=== Dataset excerpt ===
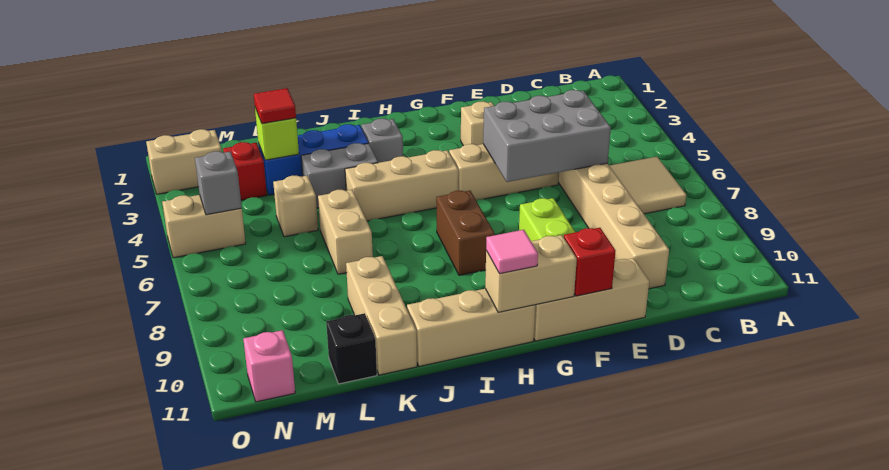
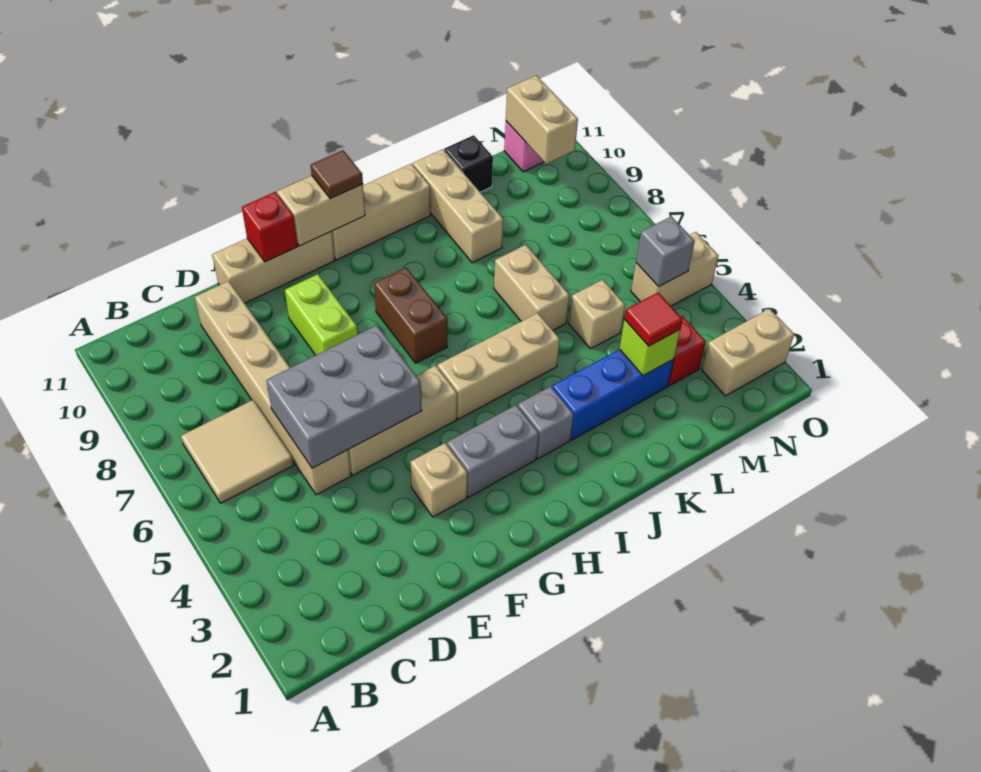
pink tile H11 level 3 -> brown tile H11 level 3
grey brick J4:K4 level 1 -> grey brick G3:H3 level 1
none -> tan brick N10:N11 level 2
===
About this task
Find the lines of the material that contain the word "brick" and report only how many there are.

Solved problem
2